***** Information supplied *****
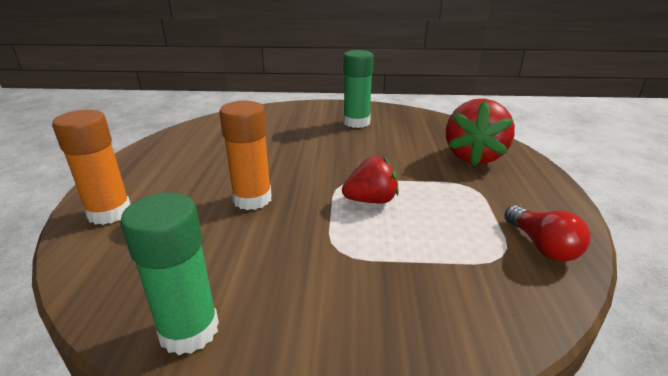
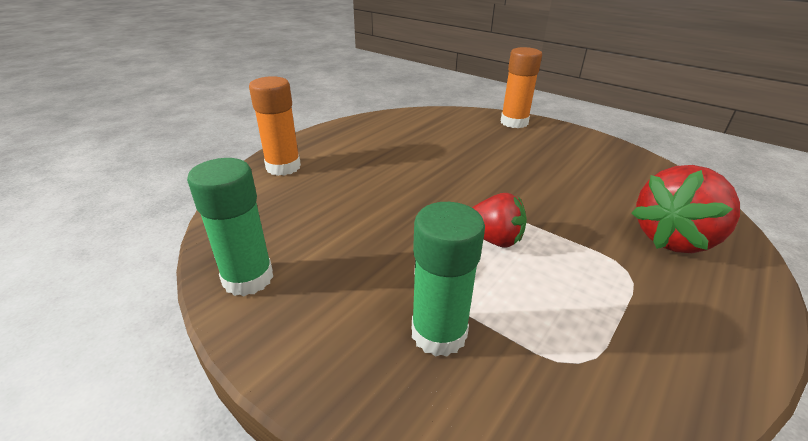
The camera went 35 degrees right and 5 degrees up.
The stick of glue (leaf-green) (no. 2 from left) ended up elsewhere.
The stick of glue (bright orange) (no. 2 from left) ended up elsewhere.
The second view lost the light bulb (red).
*****
***** Information supplied *****
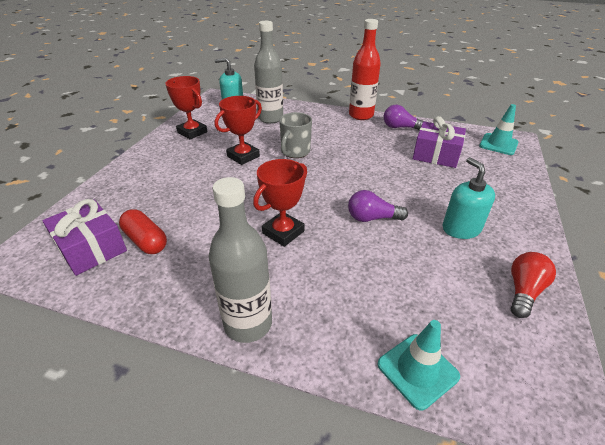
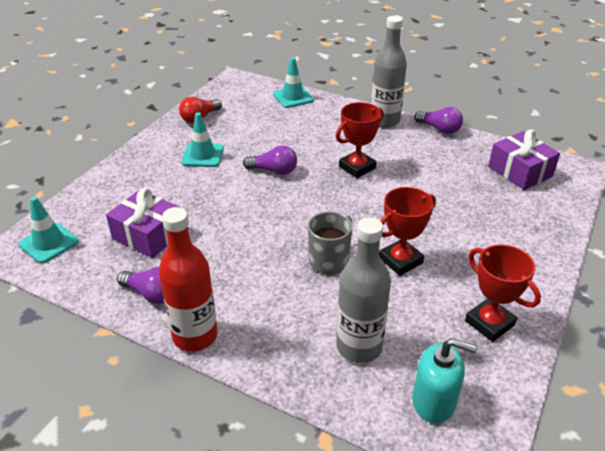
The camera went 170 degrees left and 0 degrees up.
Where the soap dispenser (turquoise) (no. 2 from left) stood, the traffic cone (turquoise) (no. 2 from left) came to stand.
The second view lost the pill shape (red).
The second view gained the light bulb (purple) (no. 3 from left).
*****
● **What needs to be done**: Within the material above, the line with "Where the soap" opens the range and the line with "The second view gained" closes it; reproduce that range word for word.

● **Response for this exercise**:
Where the soap dispenser (turquoise) (no. 2 from left) stood, the traffic cone (turquoise) (no. 2 from left) came to stand.
The second view lost the pill shape (red).
The second view gained the light bulb (purple) (no. 3 from left).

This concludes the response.